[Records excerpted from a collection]
————

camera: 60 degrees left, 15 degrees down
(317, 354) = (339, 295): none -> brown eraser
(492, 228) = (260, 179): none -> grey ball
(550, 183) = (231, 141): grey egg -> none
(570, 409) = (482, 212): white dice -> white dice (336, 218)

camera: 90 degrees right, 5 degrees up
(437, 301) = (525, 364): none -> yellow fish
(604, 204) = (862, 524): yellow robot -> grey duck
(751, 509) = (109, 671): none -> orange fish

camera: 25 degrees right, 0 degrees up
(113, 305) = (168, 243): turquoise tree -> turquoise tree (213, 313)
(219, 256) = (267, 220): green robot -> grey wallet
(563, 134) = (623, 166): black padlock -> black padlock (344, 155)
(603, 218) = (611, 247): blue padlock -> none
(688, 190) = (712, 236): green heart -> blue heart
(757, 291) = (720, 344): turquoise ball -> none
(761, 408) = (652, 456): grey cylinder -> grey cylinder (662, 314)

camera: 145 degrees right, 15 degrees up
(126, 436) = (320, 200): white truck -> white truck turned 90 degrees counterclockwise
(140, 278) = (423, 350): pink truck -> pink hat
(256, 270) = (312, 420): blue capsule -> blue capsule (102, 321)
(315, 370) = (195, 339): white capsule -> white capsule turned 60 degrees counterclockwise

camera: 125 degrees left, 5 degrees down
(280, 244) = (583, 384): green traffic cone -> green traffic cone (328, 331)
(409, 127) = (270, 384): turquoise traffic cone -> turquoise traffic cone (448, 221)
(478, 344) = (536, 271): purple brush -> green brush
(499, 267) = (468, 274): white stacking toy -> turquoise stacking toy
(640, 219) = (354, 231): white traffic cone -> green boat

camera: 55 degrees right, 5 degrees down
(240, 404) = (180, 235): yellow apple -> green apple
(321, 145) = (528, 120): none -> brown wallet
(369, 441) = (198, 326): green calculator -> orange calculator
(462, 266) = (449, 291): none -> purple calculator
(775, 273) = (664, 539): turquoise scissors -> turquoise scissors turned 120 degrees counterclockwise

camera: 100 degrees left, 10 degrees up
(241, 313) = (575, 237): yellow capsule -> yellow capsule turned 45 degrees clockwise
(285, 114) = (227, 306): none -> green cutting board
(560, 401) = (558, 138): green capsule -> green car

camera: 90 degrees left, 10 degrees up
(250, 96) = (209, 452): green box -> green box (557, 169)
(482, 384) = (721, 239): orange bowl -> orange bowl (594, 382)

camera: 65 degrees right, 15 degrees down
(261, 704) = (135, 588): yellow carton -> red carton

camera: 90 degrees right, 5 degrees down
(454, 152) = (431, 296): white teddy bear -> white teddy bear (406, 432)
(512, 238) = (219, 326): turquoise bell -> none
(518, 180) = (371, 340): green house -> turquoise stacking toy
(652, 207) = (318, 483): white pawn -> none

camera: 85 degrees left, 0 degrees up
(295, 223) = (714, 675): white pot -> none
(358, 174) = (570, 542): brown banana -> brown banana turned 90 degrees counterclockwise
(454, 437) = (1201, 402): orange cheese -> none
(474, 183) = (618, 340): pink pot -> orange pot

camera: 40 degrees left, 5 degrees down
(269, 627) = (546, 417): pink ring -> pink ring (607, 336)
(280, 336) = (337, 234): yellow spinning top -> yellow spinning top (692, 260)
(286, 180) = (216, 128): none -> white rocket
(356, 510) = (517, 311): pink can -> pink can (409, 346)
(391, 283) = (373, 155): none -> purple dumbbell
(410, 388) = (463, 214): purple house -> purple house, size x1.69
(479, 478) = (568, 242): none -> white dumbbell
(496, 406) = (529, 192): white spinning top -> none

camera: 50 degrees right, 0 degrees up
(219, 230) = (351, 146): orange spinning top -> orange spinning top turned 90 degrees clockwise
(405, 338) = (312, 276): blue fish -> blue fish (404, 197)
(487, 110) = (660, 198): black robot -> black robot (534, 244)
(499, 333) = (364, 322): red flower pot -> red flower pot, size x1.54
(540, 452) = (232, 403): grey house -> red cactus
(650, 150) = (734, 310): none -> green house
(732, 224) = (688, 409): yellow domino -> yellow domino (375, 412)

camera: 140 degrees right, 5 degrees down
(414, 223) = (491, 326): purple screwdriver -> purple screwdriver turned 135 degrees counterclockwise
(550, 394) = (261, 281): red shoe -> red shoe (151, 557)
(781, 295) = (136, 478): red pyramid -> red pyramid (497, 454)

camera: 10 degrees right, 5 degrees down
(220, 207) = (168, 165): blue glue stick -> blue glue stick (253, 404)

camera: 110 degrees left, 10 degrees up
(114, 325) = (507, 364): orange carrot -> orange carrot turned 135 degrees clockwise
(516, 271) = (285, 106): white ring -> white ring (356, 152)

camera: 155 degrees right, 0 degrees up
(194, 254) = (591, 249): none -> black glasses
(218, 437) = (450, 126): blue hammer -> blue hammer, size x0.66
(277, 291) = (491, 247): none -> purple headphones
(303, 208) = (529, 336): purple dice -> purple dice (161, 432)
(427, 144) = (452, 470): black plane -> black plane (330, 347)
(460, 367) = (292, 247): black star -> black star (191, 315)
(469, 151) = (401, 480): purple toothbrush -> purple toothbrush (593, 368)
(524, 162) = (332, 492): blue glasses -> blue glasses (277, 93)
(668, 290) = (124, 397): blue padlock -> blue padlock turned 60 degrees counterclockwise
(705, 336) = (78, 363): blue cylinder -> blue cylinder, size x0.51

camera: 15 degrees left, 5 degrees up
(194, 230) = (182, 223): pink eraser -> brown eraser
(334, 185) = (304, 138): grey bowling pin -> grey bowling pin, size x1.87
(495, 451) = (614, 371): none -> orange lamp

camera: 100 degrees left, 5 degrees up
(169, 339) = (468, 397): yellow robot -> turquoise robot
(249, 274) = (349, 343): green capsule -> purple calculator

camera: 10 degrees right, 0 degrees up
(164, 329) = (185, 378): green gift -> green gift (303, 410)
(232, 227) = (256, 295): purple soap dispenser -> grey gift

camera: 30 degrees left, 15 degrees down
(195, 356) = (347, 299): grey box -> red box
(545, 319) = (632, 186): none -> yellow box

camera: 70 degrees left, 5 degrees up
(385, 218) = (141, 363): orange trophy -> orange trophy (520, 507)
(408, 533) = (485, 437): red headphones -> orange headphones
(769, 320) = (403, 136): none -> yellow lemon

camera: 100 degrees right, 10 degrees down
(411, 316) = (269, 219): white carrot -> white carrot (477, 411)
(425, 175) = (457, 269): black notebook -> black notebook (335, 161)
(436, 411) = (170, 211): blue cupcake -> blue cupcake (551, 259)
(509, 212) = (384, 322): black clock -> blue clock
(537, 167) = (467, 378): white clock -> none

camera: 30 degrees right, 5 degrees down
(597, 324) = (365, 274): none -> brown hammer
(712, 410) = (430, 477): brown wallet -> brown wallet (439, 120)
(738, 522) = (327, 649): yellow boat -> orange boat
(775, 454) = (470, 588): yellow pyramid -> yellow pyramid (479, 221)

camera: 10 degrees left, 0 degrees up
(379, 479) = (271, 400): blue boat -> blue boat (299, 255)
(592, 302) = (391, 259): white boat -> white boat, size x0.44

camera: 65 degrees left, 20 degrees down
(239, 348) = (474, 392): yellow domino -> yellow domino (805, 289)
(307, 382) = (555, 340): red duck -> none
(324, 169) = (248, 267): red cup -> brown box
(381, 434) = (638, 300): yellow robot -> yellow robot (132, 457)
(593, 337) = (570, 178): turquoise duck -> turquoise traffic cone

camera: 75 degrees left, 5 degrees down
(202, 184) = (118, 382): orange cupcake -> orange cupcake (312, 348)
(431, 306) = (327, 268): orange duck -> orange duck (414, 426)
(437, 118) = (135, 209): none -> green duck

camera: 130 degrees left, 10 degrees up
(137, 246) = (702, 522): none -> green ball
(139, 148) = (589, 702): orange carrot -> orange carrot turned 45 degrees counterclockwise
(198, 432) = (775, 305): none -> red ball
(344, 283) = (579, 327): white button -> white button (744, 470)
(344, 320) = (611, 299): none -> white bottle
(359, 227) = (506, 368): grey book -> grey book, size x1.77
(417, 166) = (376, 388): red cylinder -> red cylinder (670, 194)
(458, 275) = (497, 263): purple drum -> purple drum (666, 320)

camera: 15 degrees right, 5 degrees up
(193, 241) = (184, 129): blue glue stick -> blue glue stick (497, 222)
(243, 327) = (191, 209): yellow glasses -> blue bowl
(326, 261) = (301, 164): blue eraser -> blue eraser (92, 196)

————

DIRECTIONS -> Retype, exactly as written, each line from the one that has "(139, 148) = (589, 702): orange" to the bottom of the entries above, and include both of those lines.

RESULT ->
(139, 148) = (589, 702): orange carrot -> orange carrot turned 45 degrees counterclockwise
(198, 432) = (775, 305): none -> red ball
(344, 283) = (579, 327): white button -> white button (744, 470)
(344, 320) = (611, 299): none -> white bottle
(359, 227) = (506, 368): grey book -> grey book, size x1.77
(417, 166) = (376, 388): red cylinder -> red cylinder (670, 194)
(458, 275) = (497, 263): purple drum -> purple drum (666, 320)

camera: 15 degrees right, 5 degrees up
(193, 241) = (184, 129): blue glue stick -> blue glue stick (497, 222)
(243, 327) = (191, 209): yellow glasses -> blue bowl
(326, 261) = (301, 164): blue eraser -> blue eraser (92, 196)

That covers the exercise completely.